───── Working data

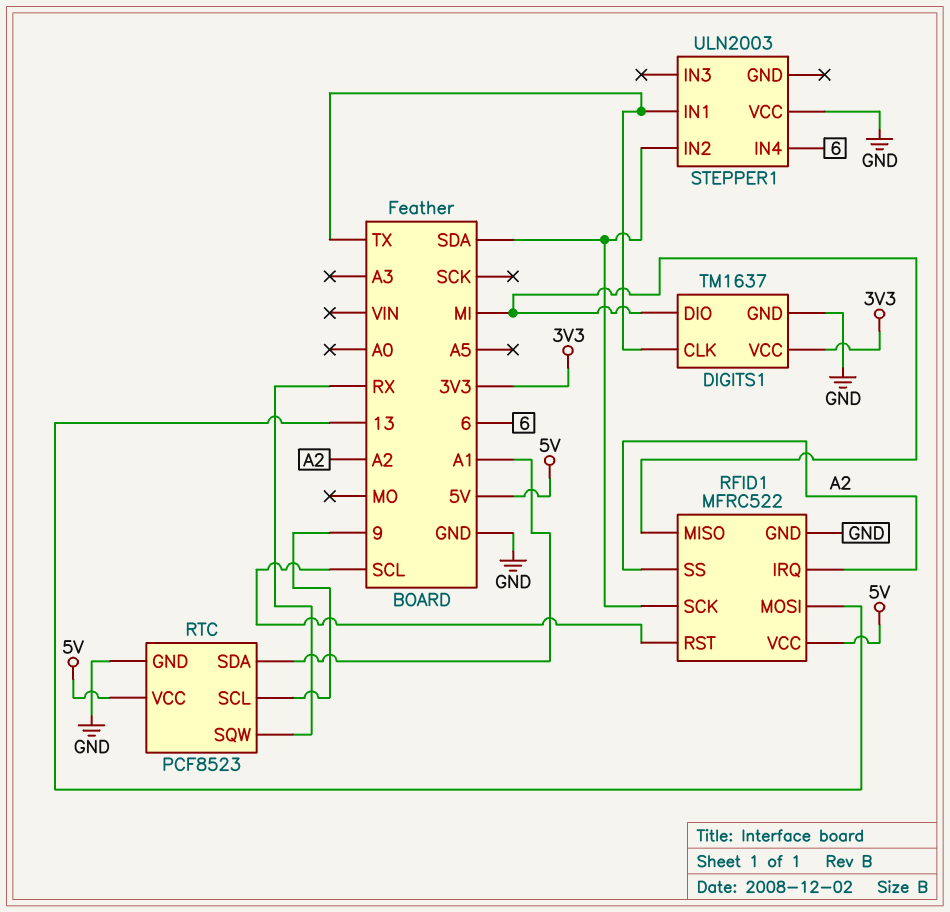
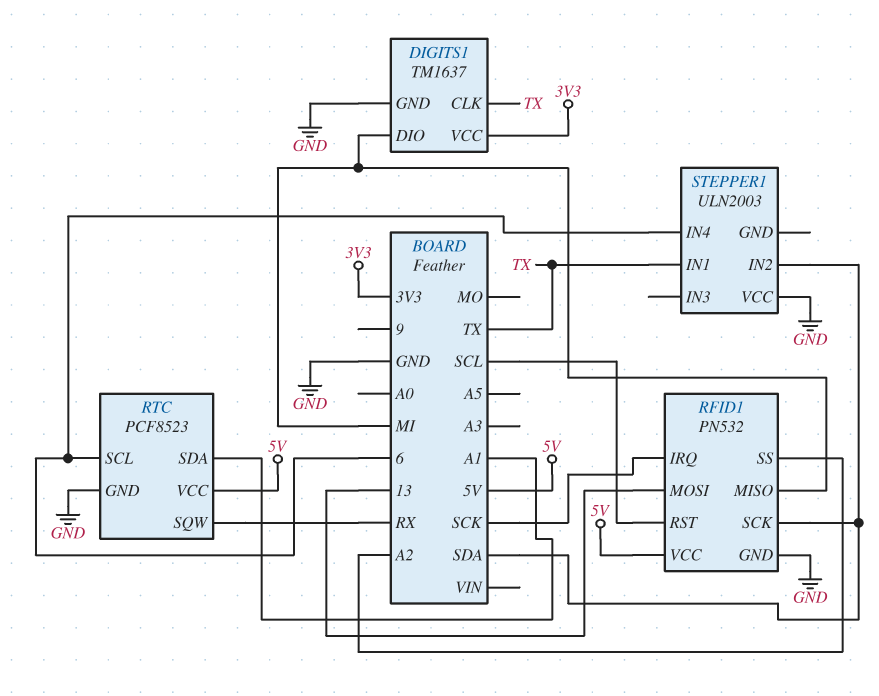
RFID1: MFRC522 -> PN532
RFID1 pin IRQ: A2 -> SCK
RTC pin SCL: 9 -> 6

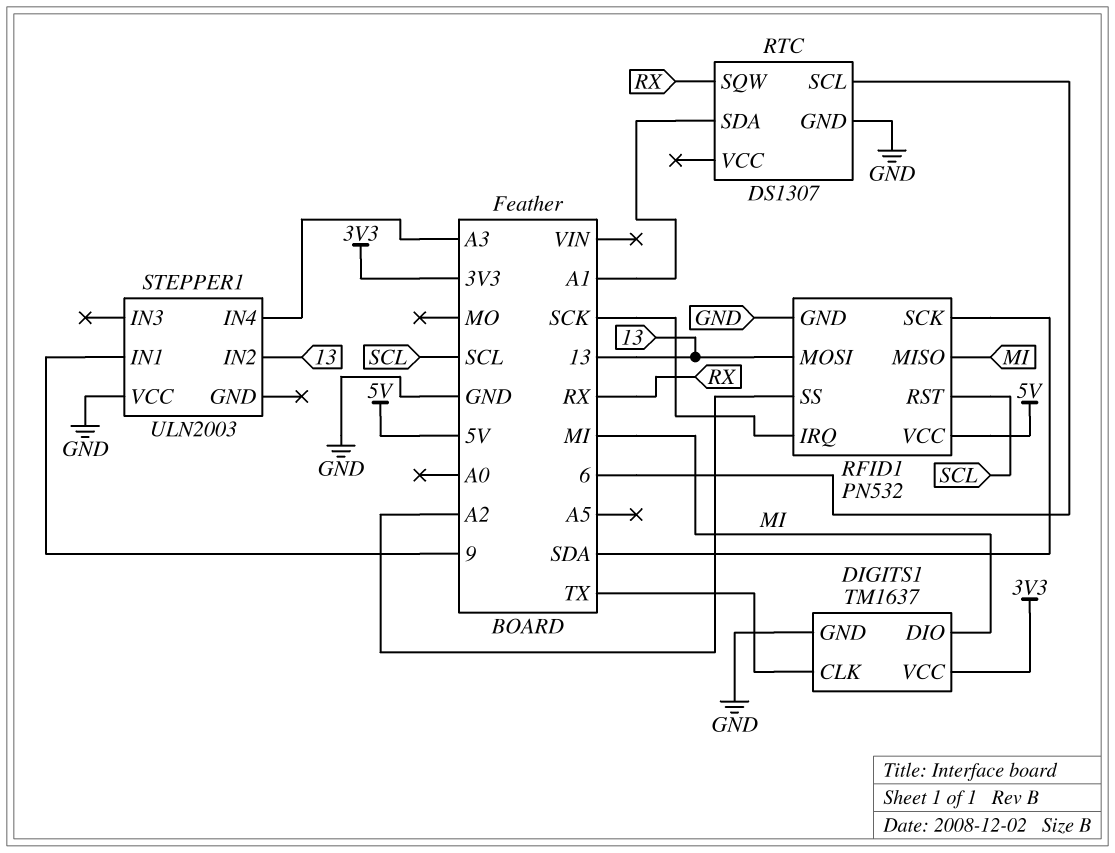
RTC: PCF8523 -> DS1307
RTC pin VCC: 5V -> none
STEPPER1 pin IN1: TX -> 9
STEPPER1 pin IN2: SDA -> 13
STEPPER1 pin IN4: 6 -> A3

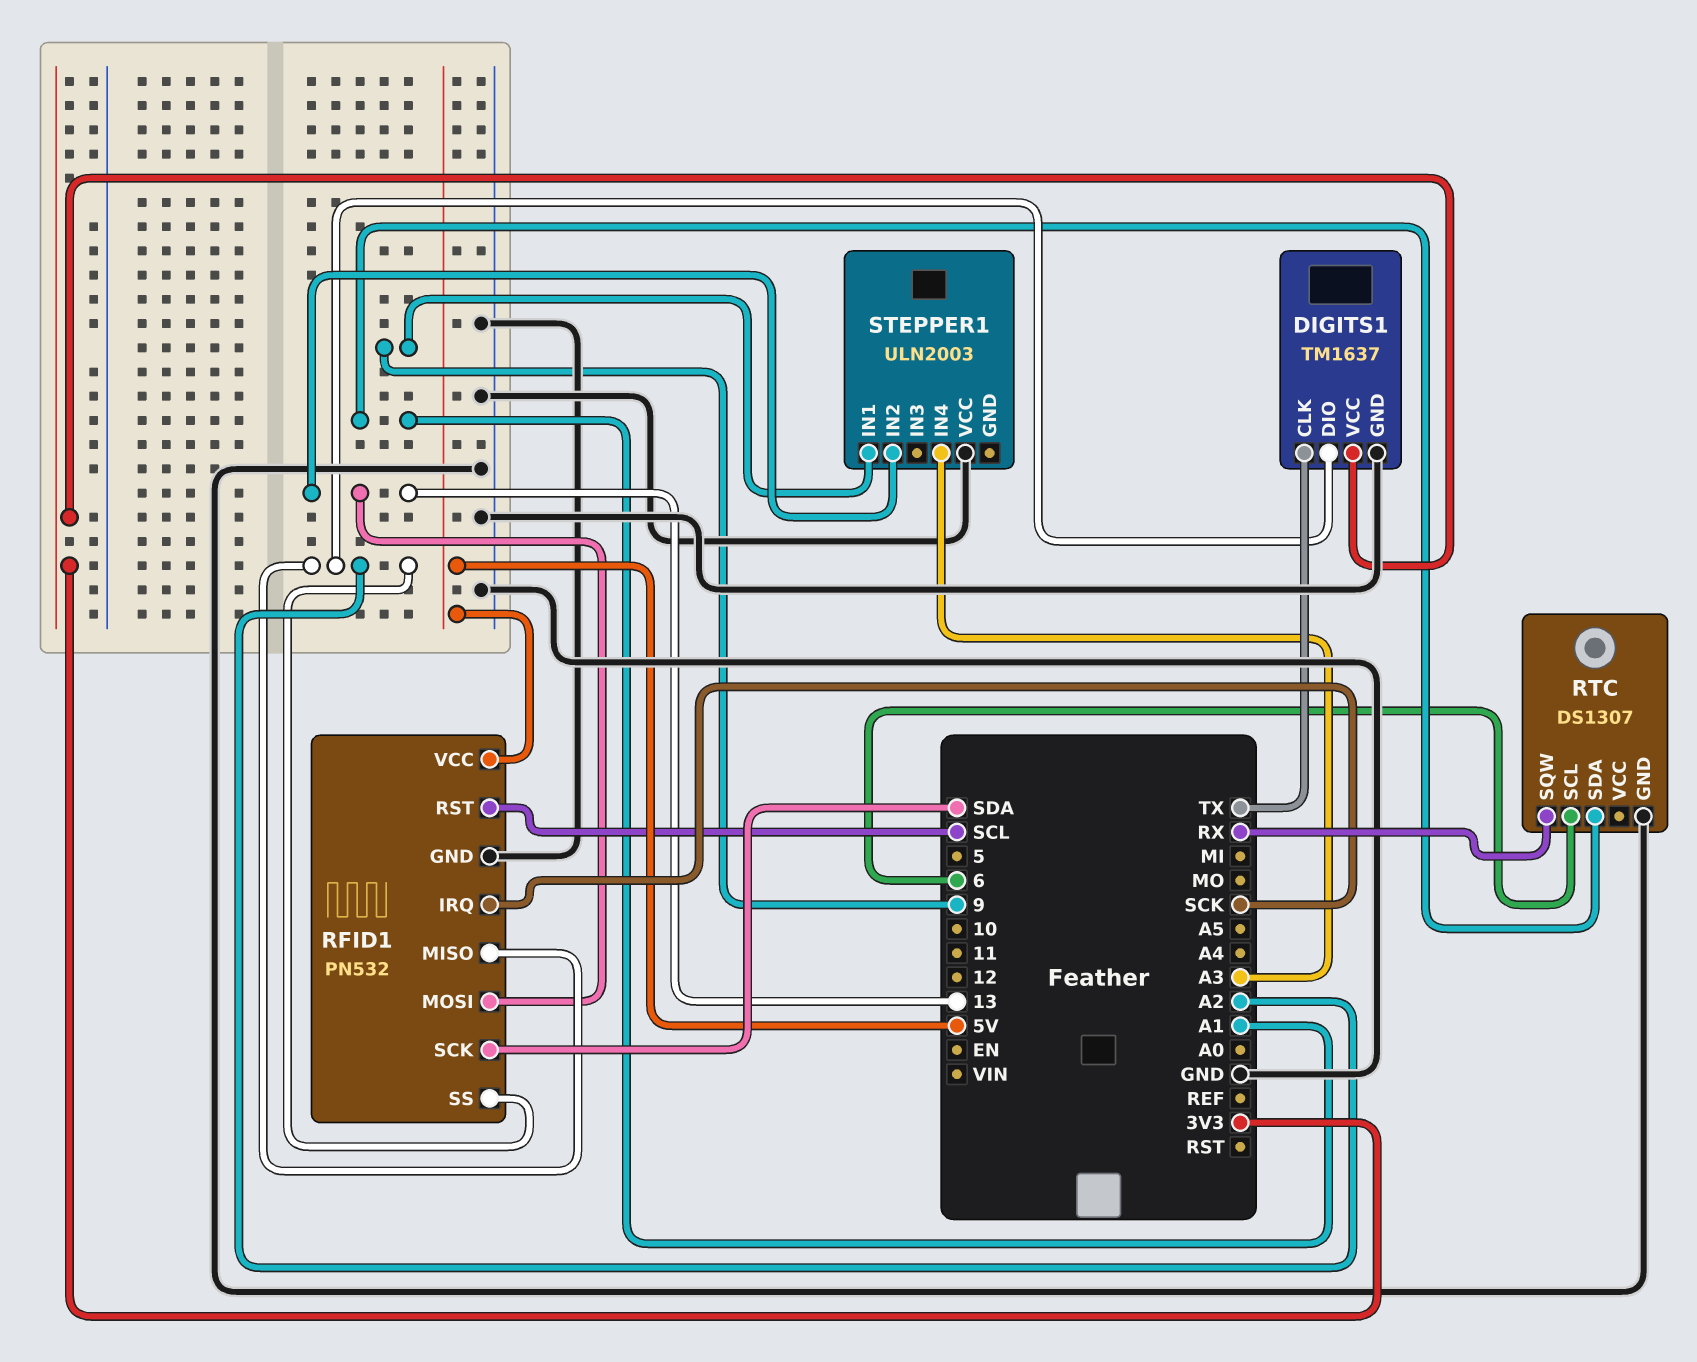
DIGITS1 pin DIO: MI -> A2
RFID1 pin MISO: MI -> A2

──────────

Print every entry exactly; omit the pictures.

_Answer below:_
RFID1: MFRC522 -> PN532
RFID1 pin IRQ: A2 -> SCK
RTC pin SCL: 9 -> 6

RTC: PCF8523 -> DS1307
RTC pin VCC: 5V -> none
STEPPER1 pin IN1: TX -> 9
STEPPER1 pin IN2: SDA -> 13
STEPPER1 pin IN4: 6 -> A3

DIGITS1 pin DIO: MI -> A2
RFID1 pin MISO: MI -> A2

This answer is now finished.